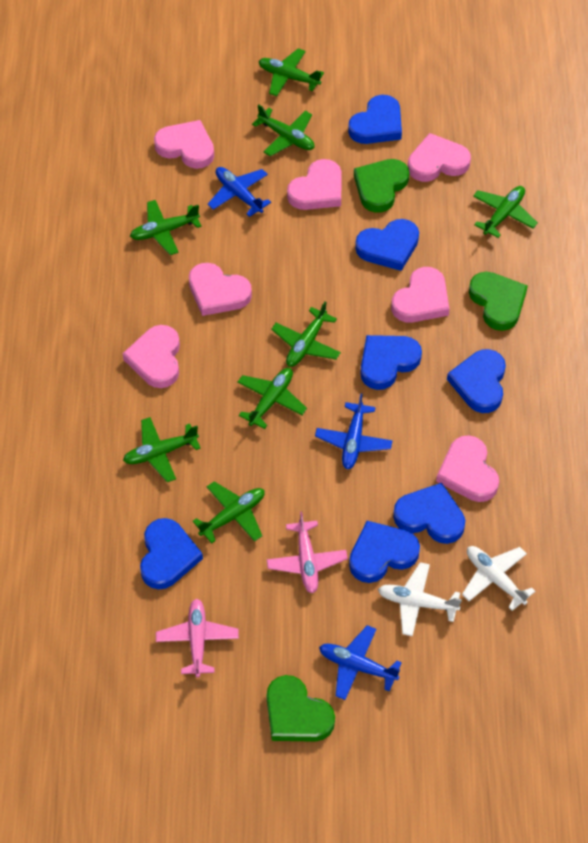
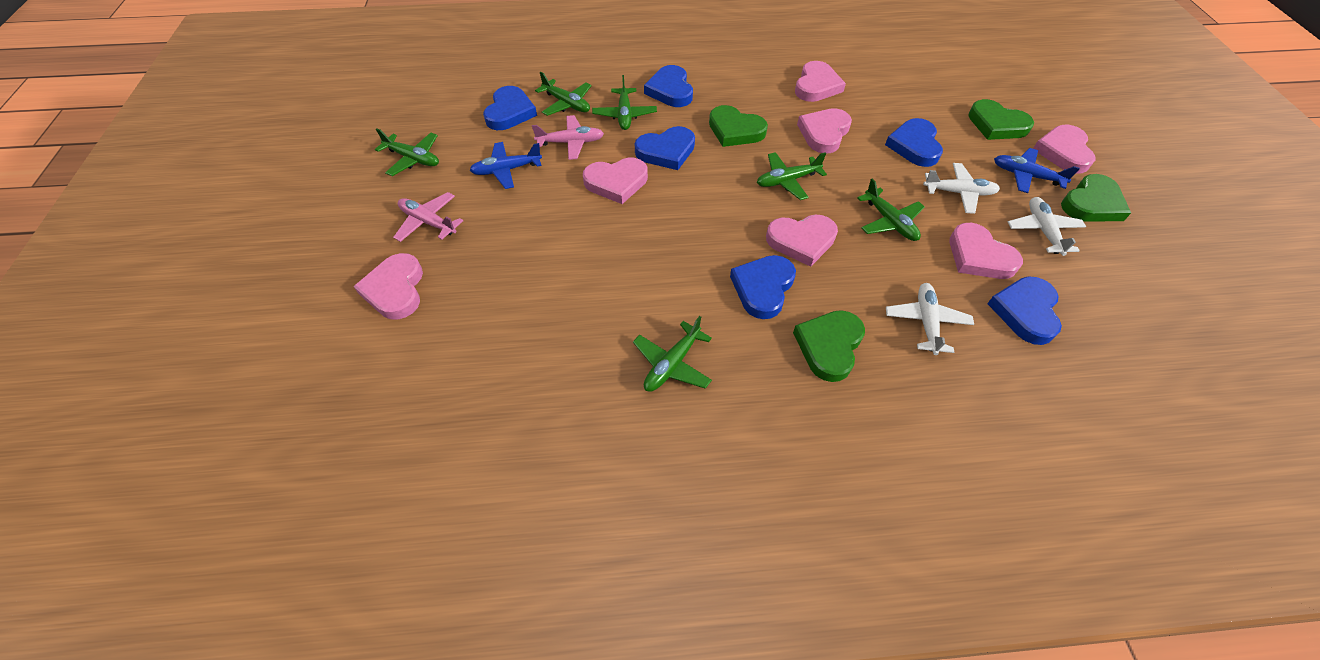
blue heart: 7 -> 6
blue plane: 3 -> 2
green heart: 3 -> 4
green plane: 8 -> 6
white plane: 2 -> 3

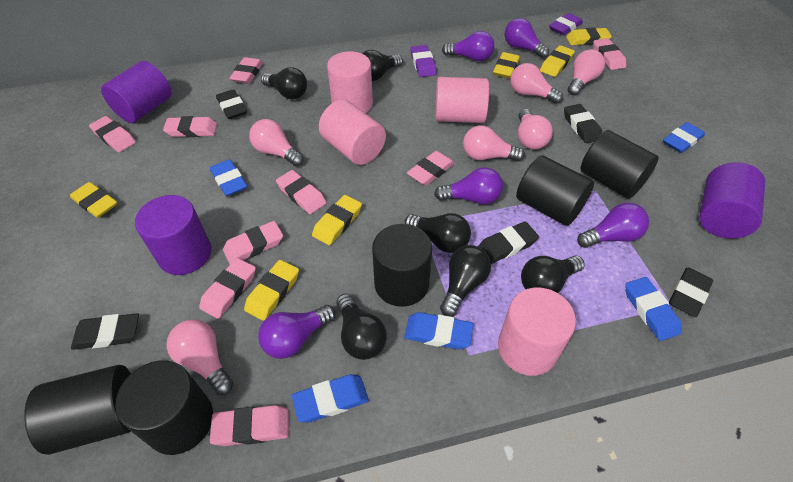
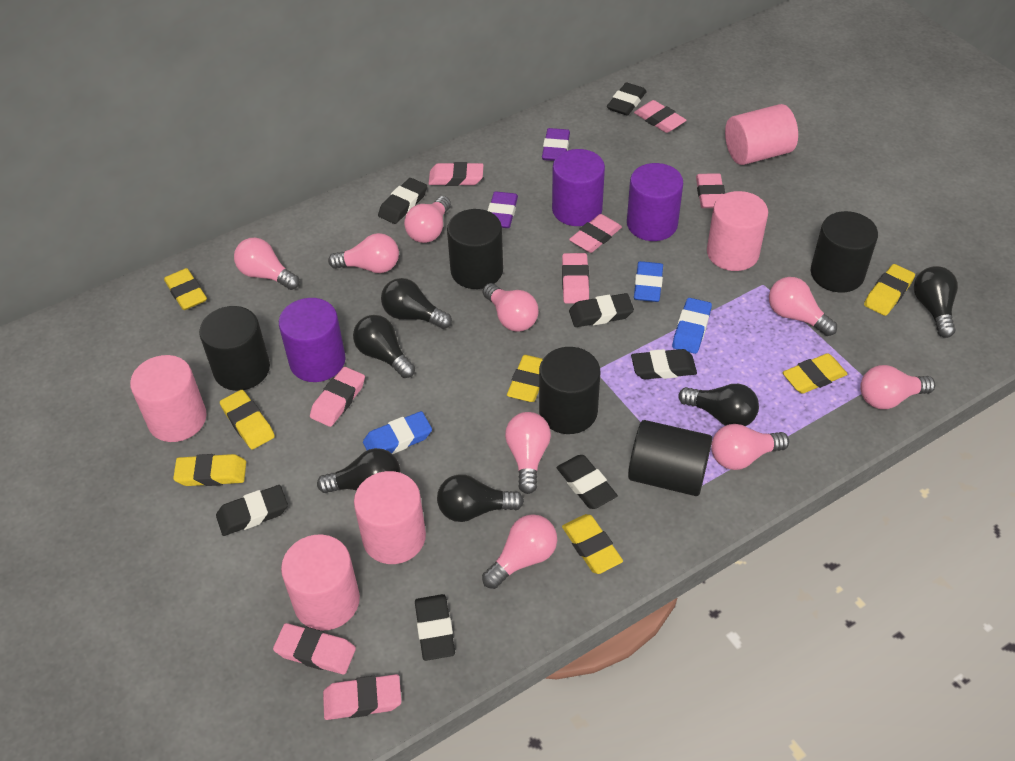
black eraser: 5 -> 7
blue eraser: 5 -> 3
pink cylinder: 4 -> 5
pink eraser: 9 -> 8
pink light bulb: 6 -> 9
purple light bulb: 5 -> 0
yellow eraser: 6 -> 7

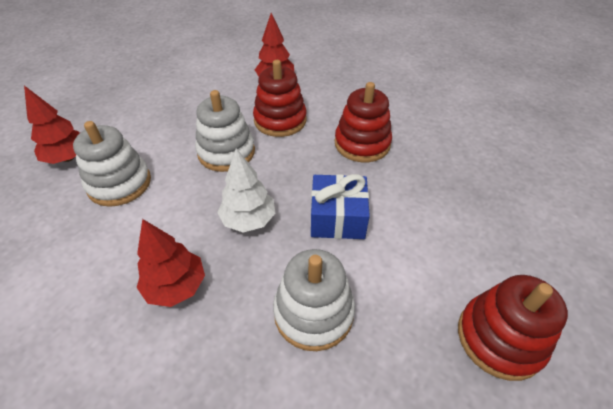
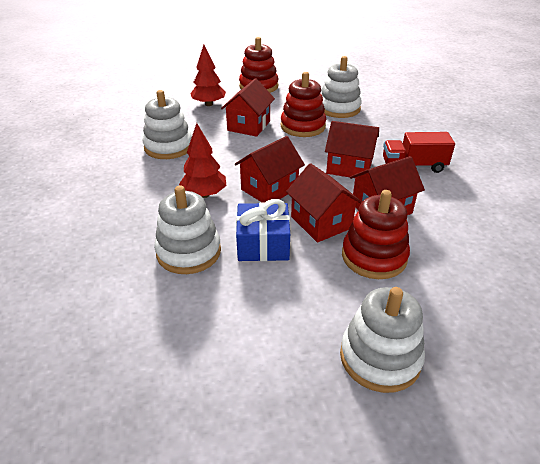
red house: 0 -> 5
red tree: 3 -> 2
red truck: 0 -> 1
white stacking toy: 3 -> 4
white tree: 1 -> 0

********

Could you set down the records above word for word, without any of the pictures?

### Reply
blue heart: 7 -> 6
blue plane: 3 -> 2
green heart: 3 -> 4
green plane: 8 -> 6
white plane: 2 -> 3

black eraser: 5 -> 7
blue eraser: 5 -> 3
pink cylinder: 4 -> 5
pink eraser: 9 -> 8
pink light bulb: 6 -> 9
purple light bulb: 5 -> 0
yellow eraser: 6 -> 7

red house: 0 -> 5
red tree: 3 -> 2
red truck: 0 -> 1
white stacking toy: 3 -> 4
white tree: 1 -> 0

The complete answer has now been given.